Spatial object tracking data
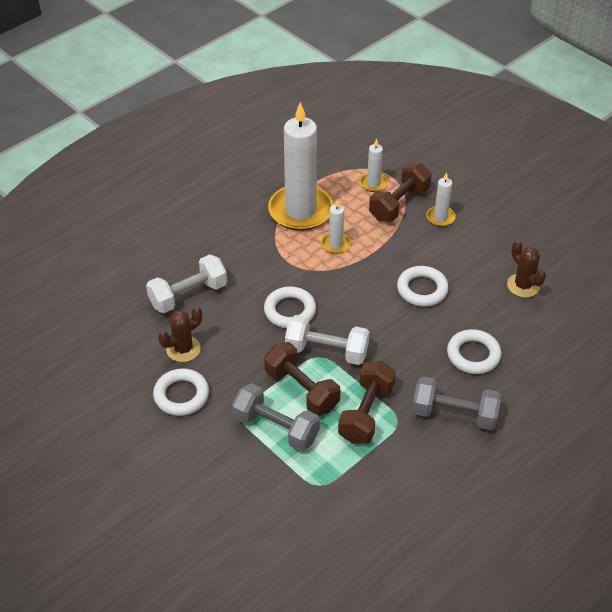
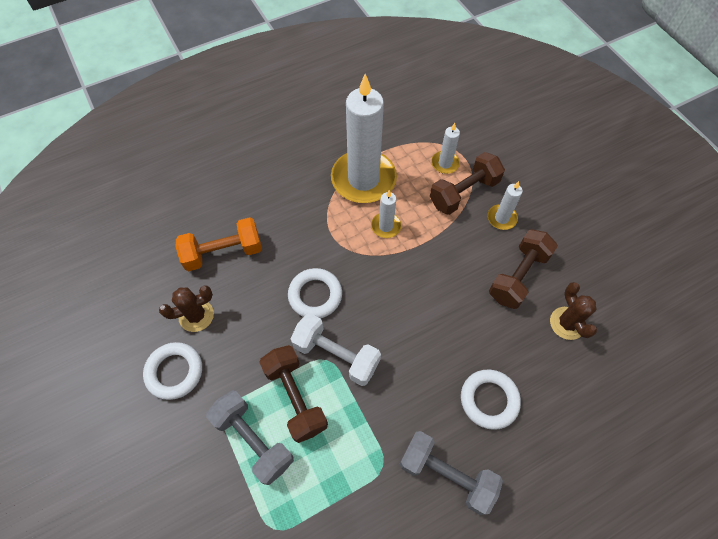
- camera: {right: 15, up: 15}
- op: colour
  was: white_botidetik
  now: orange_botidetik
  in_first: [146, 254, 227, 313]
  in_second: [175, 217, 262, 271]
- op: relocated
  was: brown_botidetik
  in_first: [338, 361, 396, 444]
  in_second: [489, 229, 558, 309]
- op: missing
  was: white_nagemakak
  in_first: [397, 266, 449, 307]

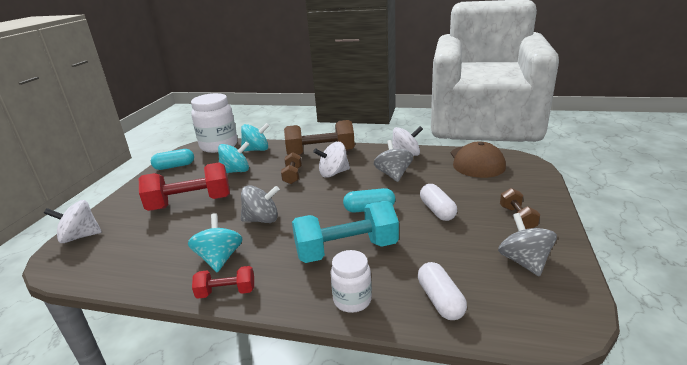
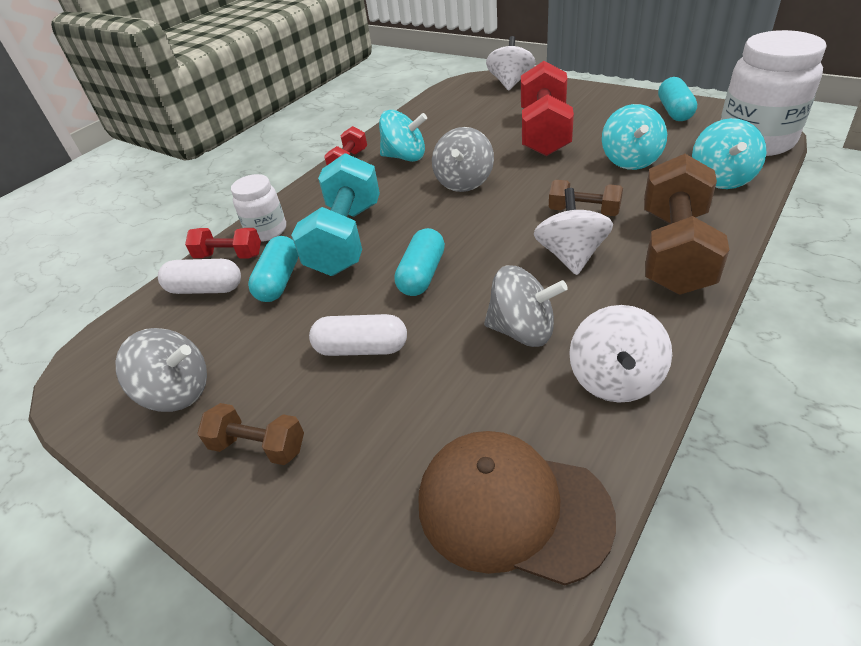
- camera: {right: 115, up: 15}
- op: appeared
  now: red_botidetik
  in_second: [185, 228, 261, 258]
- op: appeared
  now: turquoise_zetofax
  in_second: [248, 236, 298, 302]

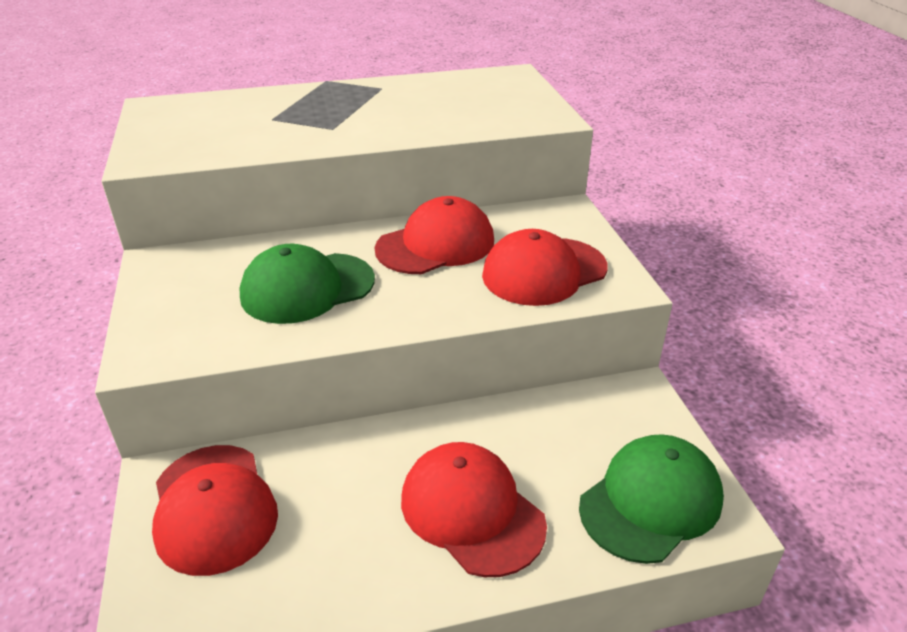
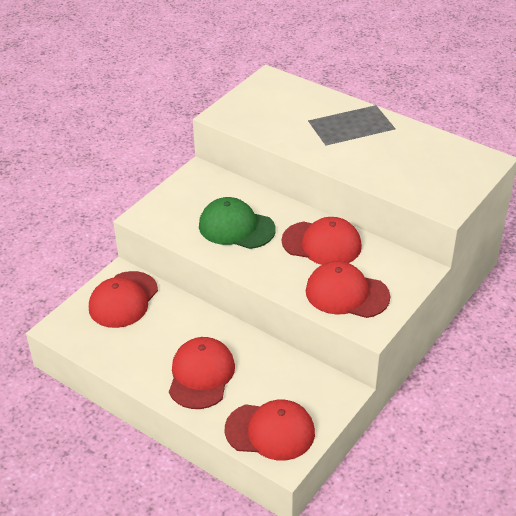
- camera: {right: 50, up: 5}
- op: colour
  was: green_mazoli
  now: red_mazoli
  in_first: [579, 434, 724, 564]
  in_second: [225, 399, 315, 460]

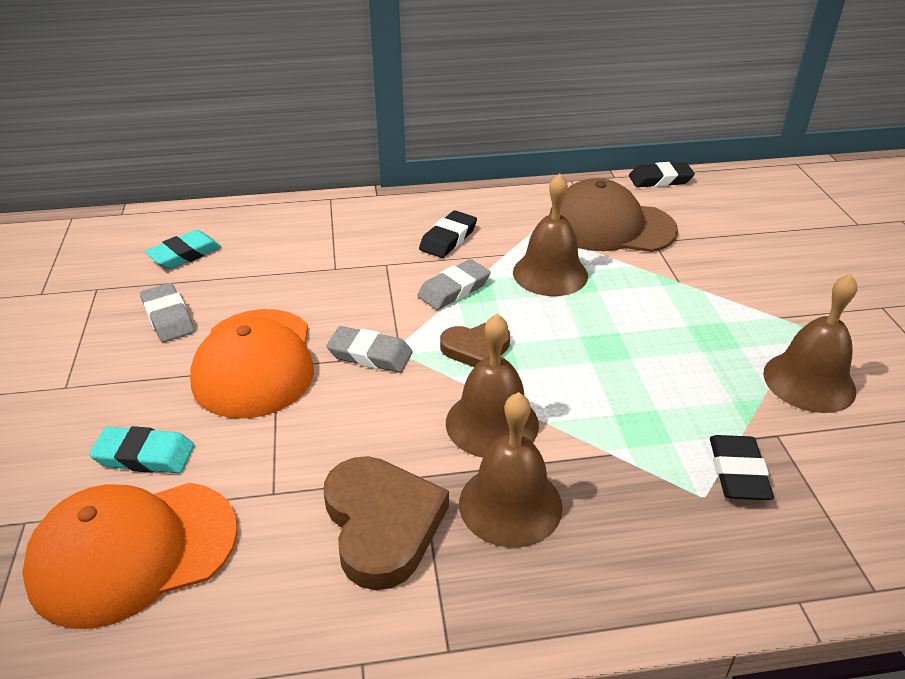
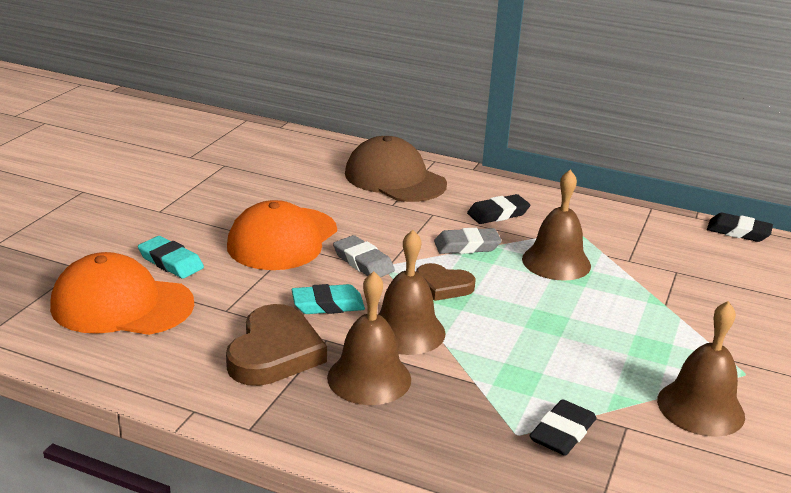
- camera: {right: 30, up: -10}
- op: missing
  was: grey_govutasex
  in_first: [140, 283, 195, 342]
- op: relocated
  was: turquoise_govutasex
  in_first: [145, 230, 221, 269]
  in_second: [291, 284, 365, 314]
- op: relocated
  was: brown_mazoli
  in_first: [549, 178, 678, 252]
  in_second: [345, 136, 447, 202]

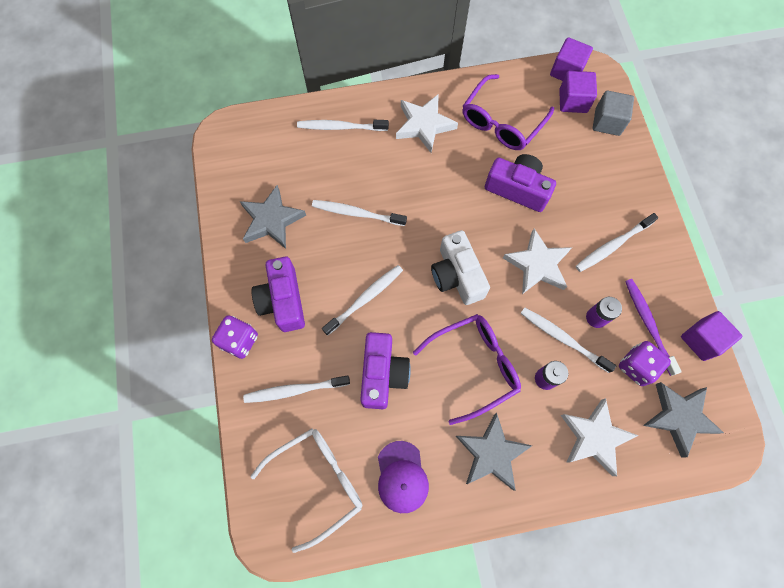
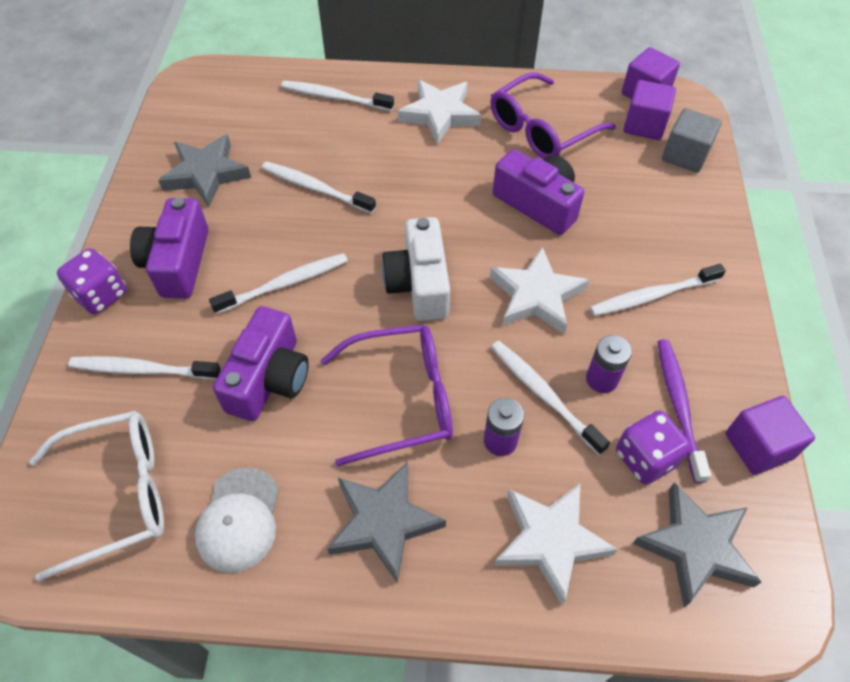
- camera: {right: 15, up: -15}
- op: colour
  was: purple_mazoli
  now: white_mazoli
  in_first: [378, 441, 429, 513]
  in_second: [195, 468, 279, 573]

» **Exercise objective**: With all pictures omitted, repeat every record above word for word.

» **Reply**:
- camera: {right: 15, up: 15}
- op: colour
  was: white_botidetik
  now: orange_botidetik
  in_first: [146, 254, 227, 313]
  in_second: [175, 217, 262, 271]
- op: relocated
  was: brown_botidetik
  in_first: [338, 361, 396, 444]
  in_second: [489, 229, 558, 309]
- op: missing
  was: white_nagemakak
  in_first: [397, 266, 449, 307]

- camera: {right: 115, up: 15}
- op: appeared
  now: red_botidetik
  in_second: [185, 228, 261, 258]
- op: appeared
  now: turquoise_zetofax
  in_second: [248, 236, 298, 302]

- camera: {right: 50, up: 5}
- op: colour
  was: green_mazoli
  now: red_mazoli
  in_first: [579, 434, 724, 564]
  in_second: [225, 399, 315, 460]

- camera: {right: 30, up: -10}
- op: missing
  was: grey_govutasex
  in_first: [140, 283, 195, 342]
- op: relocated
  was: turquoise_govutasex
  in_first: [145, 230, 221, 269]
  in_second: [291, 284, 365, 314]
- op: relocated
  was: brown_mazoli
  in_first: [549, 178, 678, 252]
  in_second: [345, 136, 447, 202]

- camera: {right: 15, up: -15}
- op: colour
  was: purple_mazoli
  now: white_mazoli
  in_first: [378, 441, 429, 513]
  in_second: [195, 468, 279, 573]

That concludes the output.